* **Work request**: Each line of the data has to be retyped exactly as it is.

* **Records for processing**:
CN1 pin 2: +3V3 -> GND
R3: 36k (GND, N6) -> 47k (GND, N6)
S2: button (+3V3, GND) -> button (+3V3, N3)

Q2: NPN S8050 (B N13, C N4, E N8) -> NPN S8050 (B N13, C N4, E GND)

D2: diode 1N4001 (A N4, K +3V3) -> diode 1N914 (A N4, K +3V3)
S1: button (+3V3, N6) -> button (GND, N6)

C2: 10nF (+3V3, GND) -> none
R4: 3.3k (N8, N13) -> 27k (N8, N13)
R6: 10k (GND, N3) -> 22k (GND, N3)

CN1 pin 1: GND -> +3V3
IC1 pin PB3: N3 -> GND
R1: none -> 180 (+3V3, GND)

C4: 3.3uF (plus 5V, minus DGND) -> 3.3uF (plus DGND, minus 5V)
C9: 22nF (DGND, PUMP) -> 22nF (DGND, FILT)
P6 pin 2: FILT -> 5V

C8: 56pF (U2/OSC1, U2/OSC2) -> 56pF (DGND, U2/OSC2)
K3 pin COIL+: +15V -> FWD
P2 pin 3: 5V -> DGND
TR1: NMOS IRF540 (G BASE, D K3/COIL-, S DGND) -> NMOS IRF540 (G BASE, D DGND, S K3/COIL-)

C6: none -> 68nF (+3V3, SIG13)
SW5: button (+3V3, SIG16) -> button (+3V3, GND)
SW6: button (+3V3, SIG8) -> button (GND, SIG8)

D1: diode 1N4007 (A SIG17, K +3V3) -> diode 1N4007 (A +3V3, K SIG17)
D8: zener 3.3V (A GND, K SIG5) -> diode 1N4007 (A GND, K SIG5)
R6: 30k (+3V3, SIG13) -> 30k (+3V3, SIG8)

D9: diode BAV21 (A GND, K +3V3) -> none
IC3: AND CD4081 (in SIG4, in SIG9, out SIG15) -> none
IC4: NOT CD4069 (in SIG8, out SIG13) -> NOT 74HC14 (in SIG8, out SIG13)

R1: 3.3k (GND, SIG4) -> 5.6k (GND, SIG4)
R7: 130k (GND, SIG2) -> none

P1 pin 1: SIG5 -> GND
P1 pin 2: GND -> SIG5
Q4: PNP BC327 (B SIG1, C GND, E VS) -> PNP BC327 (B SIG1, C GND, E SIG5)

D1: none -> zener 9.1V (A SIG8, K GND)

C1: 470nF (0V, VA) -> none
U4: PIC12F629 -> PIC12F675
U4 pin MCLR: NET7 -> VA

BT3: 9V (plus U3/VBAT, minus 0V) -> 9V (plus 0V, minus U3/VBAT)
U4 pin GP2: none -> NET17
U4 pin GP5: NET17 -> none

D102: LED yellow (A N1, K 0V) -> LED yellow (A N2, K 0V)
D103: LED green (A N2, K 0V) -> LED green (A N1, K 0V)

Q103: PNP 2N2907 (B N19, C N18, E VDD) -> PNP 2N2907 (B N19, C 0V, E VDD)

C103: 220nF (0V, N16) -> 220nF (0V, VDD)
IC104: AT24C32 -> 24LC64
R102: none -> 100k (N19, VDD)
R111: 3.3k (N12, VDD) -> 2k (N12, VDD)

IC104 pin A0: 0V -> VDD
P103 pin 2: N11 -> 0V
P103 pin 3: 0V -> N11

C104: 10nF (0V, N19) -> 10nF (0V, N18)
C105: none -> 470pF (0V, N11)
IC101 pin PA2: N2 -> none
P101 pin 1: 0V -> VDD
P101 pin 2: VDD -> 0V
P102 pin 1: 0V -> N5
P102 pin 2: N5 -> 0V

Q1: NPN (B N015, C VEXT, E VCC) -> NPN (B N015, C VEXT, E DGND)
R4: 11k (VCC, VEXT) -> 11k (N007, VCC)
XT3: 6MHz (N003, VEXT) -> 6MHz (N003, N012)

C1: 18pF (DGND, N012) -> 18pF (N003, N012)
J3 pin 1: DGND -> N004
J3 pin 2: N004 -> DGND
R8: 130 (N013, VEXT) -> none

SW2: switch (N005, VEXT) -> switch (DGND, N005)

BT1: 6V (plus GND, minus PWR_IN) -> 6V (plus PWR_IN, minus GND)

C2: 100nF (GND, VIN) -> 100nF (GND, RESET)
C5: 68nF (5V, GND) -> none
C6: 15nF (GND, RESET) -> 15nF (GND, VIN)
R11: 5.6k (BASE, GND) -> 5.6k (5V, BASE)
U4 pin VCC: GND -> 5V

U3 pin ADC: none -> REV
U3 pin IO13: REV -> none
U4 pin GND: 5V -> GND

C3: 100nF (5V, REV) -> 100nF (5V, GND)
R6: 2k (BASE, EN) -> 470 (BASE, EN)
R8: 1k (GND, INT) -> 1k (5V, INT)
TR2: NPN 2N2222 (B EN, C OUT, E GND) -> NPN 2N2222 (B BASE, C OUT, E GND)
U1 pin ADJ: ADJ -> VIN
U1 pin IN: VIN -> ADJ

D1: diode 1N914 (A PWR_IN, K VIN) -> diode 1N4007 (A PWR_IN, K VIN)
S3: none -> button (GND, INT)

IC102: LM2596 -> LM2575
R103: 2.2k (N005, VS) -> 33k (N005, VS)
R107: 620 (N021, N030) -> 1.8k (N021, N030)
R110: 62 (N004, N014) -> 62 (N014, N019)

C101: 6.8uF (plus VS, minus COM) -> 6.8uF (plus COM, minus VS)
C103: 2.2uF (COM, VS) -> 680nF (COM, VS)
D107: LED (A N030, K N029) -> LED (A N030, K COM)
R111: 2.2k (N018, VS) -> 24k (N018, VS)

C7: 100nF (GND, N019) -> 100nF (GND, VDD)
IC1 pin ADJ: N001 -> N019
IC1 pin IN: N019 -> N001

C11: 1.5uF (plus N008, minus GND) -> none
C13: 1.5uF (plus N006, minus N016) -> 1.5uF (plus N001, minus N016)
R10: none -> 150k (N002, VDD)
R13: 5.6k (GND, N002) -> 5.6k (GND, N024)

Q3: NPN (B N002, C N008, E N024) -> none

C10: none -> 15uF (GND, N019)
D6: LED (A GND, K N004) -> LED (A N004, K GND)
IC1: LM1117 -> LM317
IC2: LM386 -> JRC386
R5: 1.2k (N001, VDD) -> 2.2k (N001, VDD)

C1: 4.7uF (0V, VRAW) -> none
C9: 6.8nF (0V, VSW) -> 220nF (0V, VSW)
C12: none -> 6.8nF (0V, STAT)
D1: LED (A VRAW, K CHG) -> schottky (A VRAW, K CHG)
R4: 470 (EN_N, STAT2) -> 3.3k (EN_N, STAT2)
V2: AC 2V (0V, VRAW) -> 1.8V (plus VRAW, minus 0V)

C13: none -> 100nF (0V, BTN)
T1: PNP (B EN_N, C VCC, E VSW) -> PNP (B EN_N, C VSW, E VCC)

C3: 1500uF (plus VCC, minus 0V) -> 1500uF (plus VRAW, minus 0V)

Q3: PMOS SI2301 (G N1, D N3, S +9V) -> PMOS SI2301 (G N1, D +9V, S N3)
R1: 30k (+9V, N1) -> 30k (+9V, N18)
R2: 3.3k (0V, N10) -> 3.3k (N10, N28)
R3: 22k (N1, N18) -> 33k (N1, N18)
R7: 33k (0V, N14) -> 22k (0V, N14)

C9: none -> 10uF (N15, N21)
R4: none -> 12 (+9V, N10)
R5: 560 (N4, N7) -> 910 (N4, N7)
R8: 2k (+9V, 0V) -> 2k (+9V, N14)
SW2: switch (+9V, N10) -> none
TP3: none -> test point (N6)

* **Written response**:
CN1 pin 2: +3V3 -> GND
R3: 36k (GND, N6) -> 47k (GND, N6)
S2: button (+3V3, GND) -> button (+3V3, N3)

Q2: NPN S8050 (B N13, C N4, E N8) -> NPN S8050 (B N13, C N4, E GND)

D2: diode 1N4001 (A N4, K +3V3) -> diode 1N914 (A N4, K +3V3)
S1: button (+3V3, N6) -> button (GND, N6)

C2: 10nF (+3V3, GND) -> none
R4: 3.3k (N8, N13) -> 27k (N8, N13)
R6: 10k (GND, N3) -> 22k (GND, N3)

CN1 pin 1: GND -> +3V3
IC1 pin PB3: N3 -> GND
R1: none -> 180 (+3V3, GND)

C4: 3.3uF (plus 5V, minus DGND) -> 3.3uF (plus DGND, minus 5V)
C9: 22nF (DGND, PUMP) -> 22nF (DGND, FILT)
P6 pin 2: FILT -> 5V

C8: 56pF (U2/OSC1, U2/OSC2) -> 56pF (DGND, U2/OSC2)
K3 pin COIL+: +15V -> FWD
P2 pin 3: 5V -> DGND
TR1: NMOS IRF540 (G BASE, D K3/COIL-, S DGND) -> NMOS IRF540 (G BASE, D DGND, S K3/COIL-)

C6: none -> 68nF (+3V3, SIG13)
SW5: button (+3V3, SIG16) -> button (+3V3, GND)
SW6: button (+3V3, SIG8) -> button (GND, SIG8)

D1: diode 1N4007 (A SIG17, K +3V3) -> diode 1N4007 (A +3V3, K SIG17)
D8: zener 3.3V (A GND, K SIG5) -> diode 1N4007 (A GND, K SIG5)
R6: 30k (+3V3, SIG13) -> 30k (+3V3, SIG8)

D9: diode BAV21 (A GND, K +3V3) -> none
IC3: AND CD4081 (in SIG4, in SIG9, out SIG15) -> none
IC4: NOT CD4069 (in SIG8, out SIG13) -> NOT 74HC14 (in SIG8, out SIG13)

R1: 3.3k (GND, SIG4) -> 5.6k (GND, SIG4)
R7: 130k (GND, SIG2) -> none

P1 pin 1: SIG5 -> GND
P1 pin 2: GND -> SIG5
Q4: PNP BC327 (B SIG1, C GND, E VS) -> PNP BC327 (B SIG1, C GND, E SIG5)

D1: none -> zener 9.1V (A SIG8, K GND)

C1: 470nF (0V, VA) -> none
U4: PIC12F629 -> PIC12F675
U4 pin MCLR: NET7 -> VA

BT3: 9V (plus U3/VBAT, minus 0V) -> 9V (plus 0V, minus U3/VBAT)
U4 pin GP2: none -> NET17
U4 pin GP5: NET17 -> none

D102: LED yellow (A N1, K 0V) -> LED yellow (A N2, K 0V)
D103: LED green (A N2, K 0V) -> LED green (A N1, K 0V)

Q103: PNP 2N2907 (B N19, C N18, E VDD) -> PNP 2N2907 (B N19, C 0V, E VDD)

C103: 220nF (0V, N16) -> 220nF (0V, VDD)
IC104: AT24C32 -> 24LC64
R102: none -> 100k (N19, VDD)
R111: 3.3k (N12, VDD) -> 2k (N12, VDD)

IC104 pin A0: 0V -> VDD
P103 pin 2: N11 -> 0V
P103 pin 3: 0V -> N11

C104: 10nF (0V, N19) -> 10nF (0V, N18)
C105: none -> 470pF (0V, N11)
IC101 pin PA2: N2 -> none
P101 pin 1: 0V -> VDD
P101 pin 2: VDD -> 0V
P102 pin 1: 0V -> N5
P102 pin 2: N5 -> 0V

Q1: NPN (B N015, C VEXT, E VCC) -> NPN (B N015, C VEXT, E DGND)
R4: 11k (VCC, VEXT) -> 11k (N007, VCC)
XT3: 6MHz (N003, VEXT) -> 6MHz (N003, N012)

C1: 18pF (DGND, N012) -> 18pF (N003, N012)
J3 pin 1: DGND -> N004
J3 pin 2: N004 -> DGND
R8: 130 (N013, VEXT) -> none

SW2: switch (N005, VEXT) -> switch (DGND, N005)

BT1: 6V (plus GND, minus PWR_IN) -> 6V (plus PWR_IN, minus GND)

C2: 100nF (GND, VIN) -> 100nF (GND, RESET)
C5: 68nF (5V, GND) -> none
C6: 15nF (GND, RESET) -> 15nF (GND, VIN)
R11: 5.6k (BASE, GND) -> 5.6k (5V, BASE)
U4 pin VCC: GND -> 5V

U3 pin ADC: none -> REV
U3 pin IO13: REV -> none
U4 pin GND: 5V -> GND

C3: 100nF (5V, REV) -> 100nF (5V, GND)
R6: 2k (BASE, EN) -> 470 (BASE, EN)
R8: 1k (GND, INT) -> 1k (5V, INT)
TR2: NPN 2N2222 (B EN, C OUT, E GND) -> NPN 2N2222 (B BASE, C OUT, E GND)
U1 pin ADJ: ADJ -> VIN
U1 pin IN: VIN -> ADJ

D1: diode 1N914 (A PWR_IN, K VIN) -> diode 1N4007 (A PWR_IN, K VIN)
S3: none -> button (GND, INT)

IC102: LM2596 -> LM2575
R103: 2.2k (N005, VS) -> 33k (N005, VS)
R107: 620 (N021, N030) -> 1.8k (N021, N030)
R110: 62 (N004, N014) -> 62 (N014, N019)

C101: 6.8uF (plus VS, minus COM) -> 6.8uF (plus COM, minus VS)
C103: 2.2uF (COM, VS) -> 680nF (COM, VS)
D107: LED (A N030, K N029) -> LED (A N030, K COM)
R111: 2.2k (N018, VS) -> 24k (N018, VS)

C7: 100nF (GND, N019) -> 100nF (GND, VDD)
IC1 pin ADJ: N001 -> N019
IC1 pin IN: N019 -> N001

C11: 1.5uF (plus N008, minus GND) -> none
C13: 1.5uF (plus N006, minus N016) -> 1.5uF (plus N001, minus N016)
R10: none -> 150k (N002, VDD)
R13: 5.6k (GND, N002) -> 5.6k (GND, N024)

Q3: NPN (B N002, C N008, E N024) -> none

C10: none -> 15uF (GND, N019)
D6: LED (A GND, K N004) -> LED (A N004, K GND)
IC1: LM1117 -> LM317
IC2: LM386 -> JRC386
R5: 1.2k (N001, VDD) -> 2.2k (N001, VDD)

C1: 4.7uF (0V, VRAW) -> none
C9: 6.8nF (0V, VSW) -> 220nF (0V, VSW)
C12: none -> 6.8nF (0V, STAT)
D1: LED (A VRAW, K CHG) -> schottky (A VRAW, K CHG)
R4: 470 (EN_N, STAT2) -> 3.3k (EN_N, STAT2)
V2: AC 2V (0V, VRAW) -> 1.8V (plus VRAW, minus 0V)

C13: none -> 100nF (0V, BTN)
T1: PNP (B EN_N, C VCC, E VSW) -> PNP (B EN_N, C VSW, E VCC)

C3: 1500uF (plus VCC, minus 0V) -> 1500uF (plus VRAW, minus 0V)

Q3: PMOS SI2301 (G N1, D N3, S +9V) -> PMOS SI2301 (G N1, D +9V, S N3)
R1: 30k (+9V, N1) -> 30k (+9V, N18)
R2: 3.3k (0V, N10) -> 3.3k (N10, N28)
R3: 22k (N1, N18) -> 33k (N1, N18)
R7: 33k (0V, N14) -> 22k (0V, N14)

C9: none -> 10uF (N15, N21)
R4: none -> 12 (+9V, N10)
R5: 560 (N4, N7) -> 910 (N4, N7)
R8: 2k (+9V, 0V) -> 2k (+9V, N14)
SW2: switch (+9V, N10) -> none
TP3: none -> test point (N6)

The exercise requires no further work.